Spatial question records

━━━━━━━━━━━━━━━━━━━━

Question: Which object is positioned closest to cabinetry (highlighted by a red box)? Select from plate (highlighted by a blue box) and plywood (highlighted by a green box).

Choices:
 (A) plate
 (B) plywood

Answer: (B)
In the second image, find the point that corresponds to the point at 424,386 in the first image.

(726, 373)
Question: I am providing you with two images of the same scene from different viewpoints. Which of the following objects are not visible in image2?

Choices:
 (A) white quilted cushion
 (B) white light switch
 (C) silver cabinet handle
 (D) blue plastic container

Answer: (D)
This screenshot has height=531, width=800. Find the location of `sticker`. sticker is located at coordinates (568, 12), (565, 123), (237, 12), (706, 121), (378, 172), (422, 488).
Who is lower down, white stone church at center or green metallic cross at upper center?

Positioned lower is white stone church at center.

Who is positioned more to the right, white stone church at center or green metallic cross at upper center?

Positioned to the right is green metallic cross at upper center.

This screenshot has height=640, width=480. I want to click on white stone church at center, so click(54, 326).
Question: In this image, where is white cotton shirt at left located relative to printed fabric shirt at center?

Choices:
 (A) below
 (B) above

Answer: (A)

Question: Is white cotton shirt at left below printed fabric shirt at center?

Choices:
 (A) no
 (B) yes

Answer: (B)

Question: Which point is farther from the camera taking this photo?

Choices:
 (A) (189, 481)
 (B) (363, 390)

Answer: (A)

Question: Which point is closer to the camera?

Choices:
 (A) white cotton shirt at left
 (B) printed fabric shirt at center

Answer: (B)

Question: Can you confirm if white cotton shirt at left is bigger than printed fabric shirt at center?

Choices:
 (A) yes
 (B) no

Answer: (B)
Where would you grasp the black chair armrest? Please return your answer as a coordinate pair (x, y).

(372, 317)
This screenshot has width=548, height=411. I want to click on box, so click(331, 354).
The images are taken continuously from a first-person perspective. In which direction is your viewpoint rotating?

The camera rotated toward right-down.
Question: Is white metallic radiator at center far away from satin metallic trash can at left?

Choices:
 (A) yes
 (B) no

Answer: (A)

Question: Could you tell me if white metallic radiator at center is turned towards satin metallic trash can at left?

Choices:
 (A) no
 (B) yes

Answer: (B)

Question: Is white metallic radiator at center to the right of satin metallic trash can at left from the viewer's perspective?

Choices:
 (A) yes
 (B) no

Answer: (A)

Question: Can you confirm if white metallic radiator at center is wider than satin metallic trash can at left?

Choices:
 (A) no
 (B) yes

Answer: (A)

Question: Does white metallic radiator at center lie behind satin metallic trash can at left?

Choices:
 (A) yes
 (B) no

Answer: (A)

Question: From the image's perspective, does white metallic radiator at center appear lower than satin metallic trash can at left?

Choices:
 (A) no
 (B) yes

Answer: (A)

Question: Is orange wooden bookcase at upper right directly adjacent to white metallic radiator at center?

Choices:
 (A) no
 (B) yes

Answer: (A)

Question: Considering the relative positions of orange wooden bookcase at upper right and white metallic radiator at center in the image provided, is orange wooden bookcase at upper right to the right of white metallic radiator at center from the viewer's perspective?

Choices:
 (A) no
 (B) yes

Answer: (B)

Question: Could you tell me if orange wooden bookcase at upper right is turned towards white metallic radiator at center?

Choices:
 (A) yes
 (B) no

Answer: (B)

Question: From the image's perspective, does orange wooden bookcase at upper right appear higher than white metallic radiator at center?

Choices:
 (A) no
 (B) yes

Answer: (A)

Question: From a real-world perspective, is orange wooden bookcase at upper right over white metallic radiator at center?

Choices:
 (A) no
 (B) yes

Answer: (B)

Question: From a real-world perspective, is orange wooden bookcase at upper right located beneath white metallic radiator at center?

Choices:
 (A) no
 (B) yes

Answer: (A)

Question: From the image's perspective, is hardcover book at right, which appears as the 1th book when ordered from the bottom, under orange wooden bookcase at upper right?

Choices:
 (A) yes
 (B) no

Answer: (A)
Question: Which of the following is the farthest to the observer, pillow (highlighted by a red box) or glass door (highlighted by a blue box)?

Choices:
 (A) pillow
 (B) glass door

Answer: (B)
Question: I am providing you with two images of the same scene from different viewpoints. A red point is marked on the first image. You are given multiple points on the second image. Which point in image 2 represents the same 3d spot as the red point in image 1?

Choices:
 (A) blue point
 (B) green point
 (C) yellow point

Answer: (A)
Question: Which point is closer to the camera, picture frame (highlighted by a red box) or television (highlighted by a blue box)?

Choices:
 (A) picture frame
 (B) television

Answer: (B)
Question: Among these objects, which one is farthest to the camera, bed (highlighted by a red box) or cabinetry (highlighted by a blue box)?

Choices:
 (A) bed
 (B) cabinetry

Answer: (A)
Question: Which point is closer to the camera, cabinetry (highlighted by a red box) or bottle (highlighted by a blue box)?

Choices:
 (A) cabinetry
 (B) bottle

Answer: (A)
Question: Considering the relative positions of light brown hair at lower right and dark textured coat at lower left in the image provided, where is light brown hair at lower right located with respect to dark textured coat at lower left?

━━━━━━━━━━━━━━━━━━━━

- WRITTEN TASK -
Please copy out every item above word for word, keeping each line unchanged.

- ANSWER TO THE PROBLEM -
Question: Which object is positioned closest to cabinetry (highlighted by a red box)? Select from plate (highlighted by a blue box) and plywood (highlighted by a green box).

Choices:
 (A) plate
 (B) plywood

Answer: (B)
In the second image, find the point that corresponds to the point at 424,386 in the first image.

(726, 373)
Question: I am providing you with two images of the same scene from different viewpoints. Which of the following objects are not visible in image2?

Choices:
 (A) white quilted cushion
 (B) white light switch
 (C) silver cabinet handle
 (D) blue plastic container

Answer: (D)
This screenshot has height=531, width=800. Find the location of `sticker`. sticker is located at coordinates (568, 12), (565, 123), (237, 12), (706, 121), (378, 172), (422, 488).
Who is lower down, white stone church at center or green metallic cross at upper center?

Positioned lower is white stone church at center.

Who is positioned more to the right, white stone church at center or green metallic cross at upper center?

Positioned to the right is green metallic cross at upper center.

This screenshot has height=640, width=480. I want to click on white stone church at center, so click(54, 326).
Question: In this image, where is white cotton shirt at left located relative to printed fabric shirt at center?

Choices:
 (A) below
 (B) above

Answer: (A)

Question: Is white cotton shirt at left below printed fabric shirt at center?

Choices:
 (A) no
 (B) yes

Answer: (B)

Question: Which point is farther from the camera taking this photo?

Choices:
 (A) (189, 481)
 (B) (363, 390)

Answer: (A)

Question: Which point is closer to the camera?

Choices:
 (A) white cotton shirt at left
 (B) printed fabric shirt at center

Answer: (B)

Question: Can you confirm if white cotton shirt at left is bigger than printed fabric shirt at center?

Choices:
 (A) yes
 (B) no

Answer: (B)
Where would you grasp the black chair armrest? Please return your answer as a coordinate pair (x, y).

(372, 317)
This screenshot has width=548, height=411. I want to click on box, so click(331, 354).
The images are taken continuously from a first-person perspective. In which direction is your viewpoint rotating?

The camera rotated toward right-down.
Question: Is white metallic radiator at center far away from satin metallic trash can at left?

Choices:
 (A) yes
 (B) no

Answer: (A)

Question: Could you tell me if white metallic radiator at center is turned towards satin metallic trash can at left?

Choices:
 (A) no
 (B) yes

Answer: (B)

Question: Is white metallic radiator at center to the right of satin metallic trash can at left from the viewer's perspective?

Choices:
 (A) yes
 (B) no

Answer: (A)

Question: Can you confirm if white metallic radiator at center is wider than satin metallic trash can at left?

Choices:
 (A) no
 (B) yes

Answer: (A)

Question: Does white metallic radiator at center lie behind satin metallic trash can at left?

Choices:
 (A) yes
 (B) no

Answer: (A)

Question: From the image's perspective, does white metallic radiator at center appear lower than satin metallic trash can at left?

Choices:
 (A) no
 (B) yes

Answer: (A)

Question: Is orange wooden bookcase at upper right directly adjacent to white metallic radiator at center?

Choices:
 (A) no
 (B) yes

Answer: (A)

Question: Considering the relative positions of orange wooden bookcase at upper right and white metallic radiator at center in the image provided, is orange wooden bookcase at upper right to the right of white metallic radiator at center from the viewer's perspective?

Choices:
 (A) no
 (B) yes

Answer: (B)

Question: Could you tell me if orange wooden bookcase at upper right is turned towards white metallic radiator at center?

Choices:
 (A) yes
 (B) no

Answer: (B)

Question: From the image's perspective, does orange wooden bookcase at upper right appear higher than white metallic radiator at center?

Choices:
 (A) no
 (B) yes

Answer: (A)

Question: From a real-world perspective, is orange wooden bookcase at upper right over white metallic radiator at center?

Choices:
 (A) no
 (B) yes

Answer: (B)

Question: From a real-world perspective, is orange wooden bookcase at upper right located beneath white metallic radiator at center?

Choices:
 (A) no
 (B) yes

Answer: (A)

Question: From the image's perspective, is hardcover book at right, which appears as the 1th book when ordered from the bottom, under orange wooden bookcase at upper right?

Choices:
 (A) yes
 (B) no

Answer: (A)
Question: Which of the following is the farthest to the observer, pillow (highlighted by a red box) or glass door (highlighted by a blue box)?

Choices:
 (A) pillow
 (B) glass door

Answer: (B)
Question: I am providing you with two images of the same scene from different viewpoints. A red point is marked on the first image. You are given multiple points on the second image. Which point in image 2 represents the same 3d spot as the red point in image 1?

Choices:
 (A) blue point
 (B) green point
 (C) yellow point

Answer: (A)
Question: Which point is closer to the camera, picture frame (highlighted by a red box) or television (highlighted by a blue box)?

Choices:
 (A) picture frame
 (B) television

Answer: (B)
Question: Among these objects, which one is farthest to the camera, bed (highlighted by a red box) or cabinetry (highlighted by a blue box)?

Choices:
 (A) bed
 (B) cabinetry

Answer: (A)
Question: Which point is closer to the camera, cabinetry (highlighted by a red box) or bottle (highlighted by a blue box)?

Choices:
 (A) cabinetry
 (B) bottle

Answer: (A)
Question: Considering the relative positions of light brown hair at lower right and dark textured coat at lower left in the image provided, where is light brown hair at lower right located with respect to dark textured coat at lower left?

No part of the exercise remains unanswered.